GIVEN DATA:
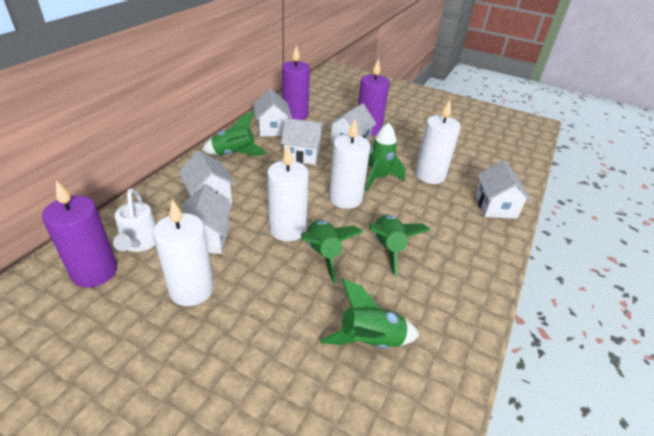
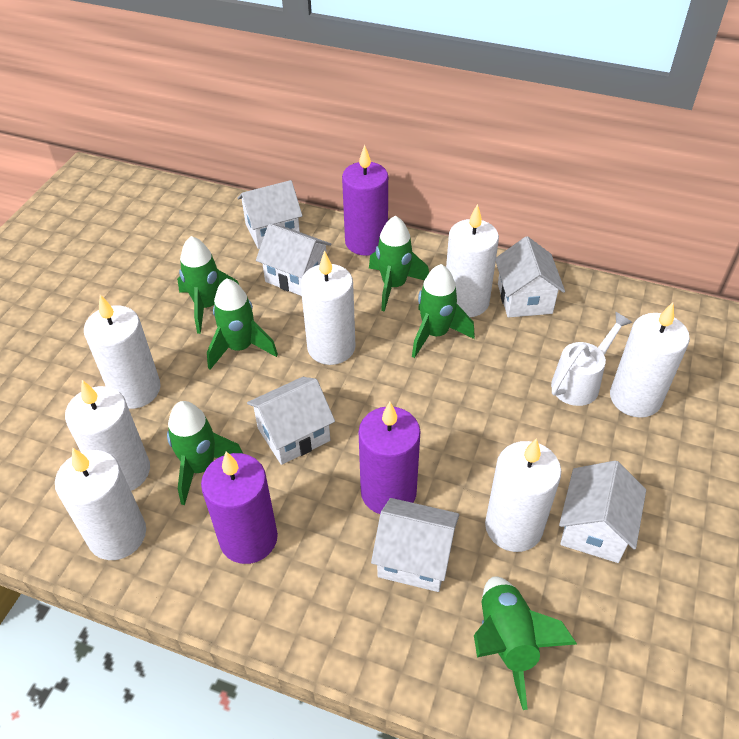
green rocket: 5 -> 6
white candle: 4 -> 7

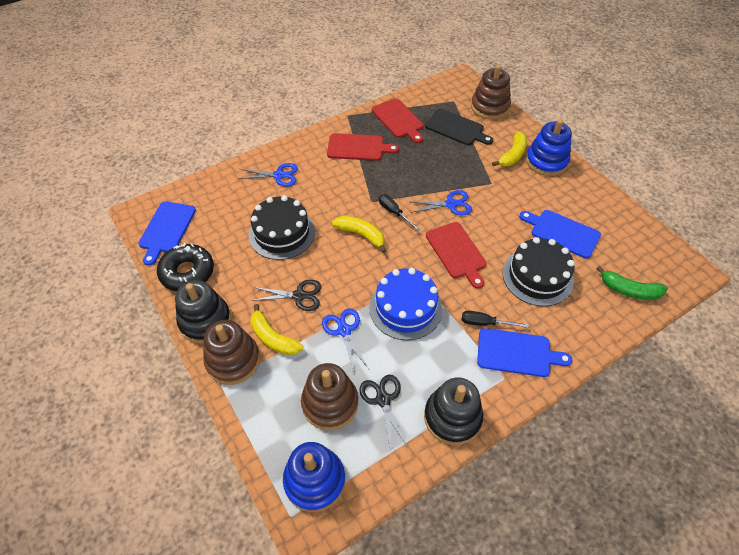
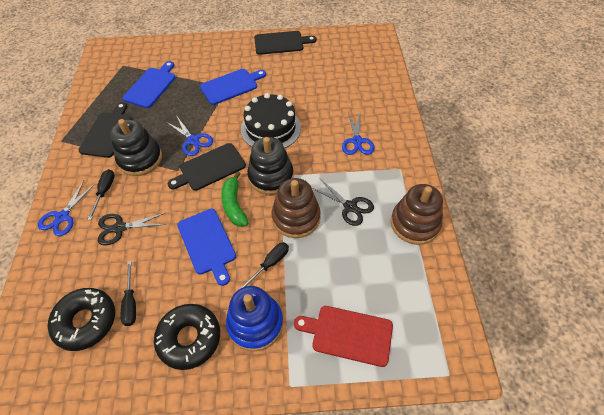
black cake: 2 -> 1
black cutting board: 1 -> 3
black donut: 1 -> 2
black screwdriver: 2 -> 3
blue cake: 1 -> 0
blue stacking toy: 2 -> 1
brown stacking toy: 3 -> 2
red cutting board: 3 -> 1
yellow banana: 3 -> 0

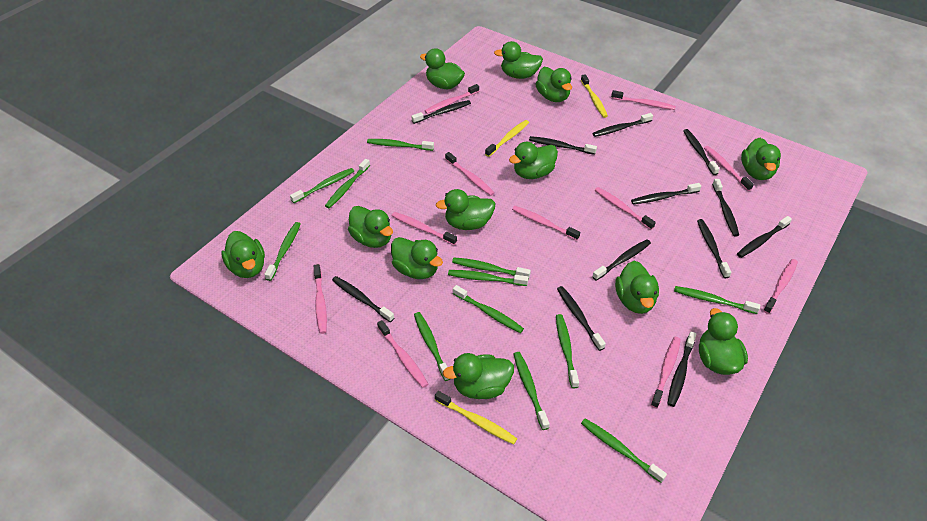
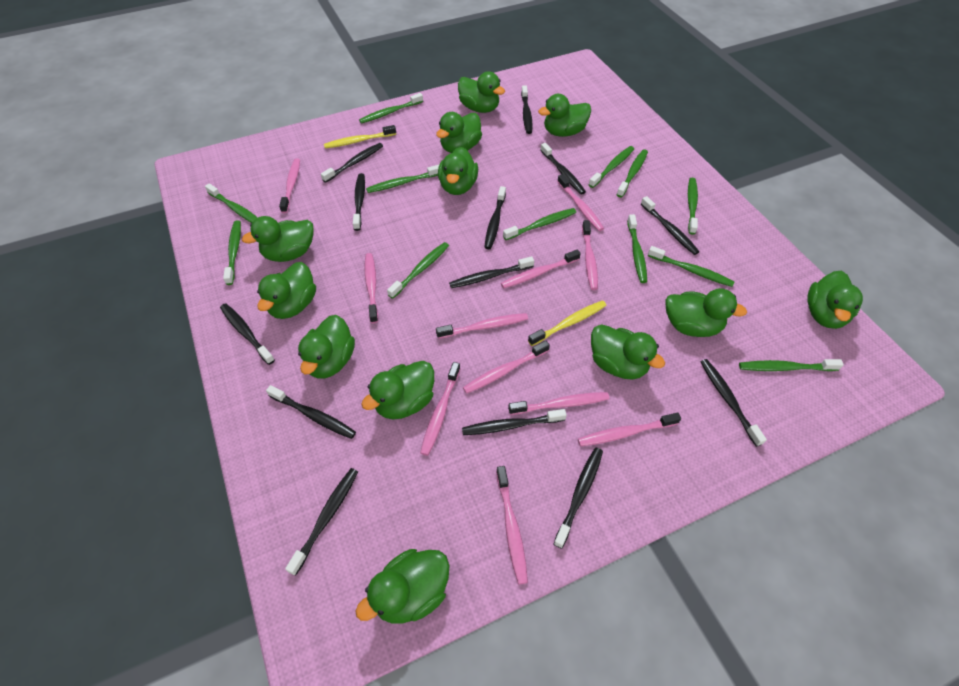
black toothbrush: 12 -> 13
yellow toothbrush: 3 -> 2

YOUR ASSIGNMENT: Your copy should restate every record word for word and contain no pictures.

RESULT OF THE EXERCISE:
green rocket: 5 -> 6
white candle: 4 -> 7

black cake: 2 -> 1
black cutting board: 1 -> 3
black donut: 1 -> 2
black screwdriver: 2 -> 3
blue cake: 1 -> 0
blue stacking toy: 2 -> 1
brown stacking toy: 3 -> 2
red cutting board: 3 -> 1
yellow banana: 3 -> 0

black toothbrush: 12 -> 13
yellow toothbrush: 3 -> 2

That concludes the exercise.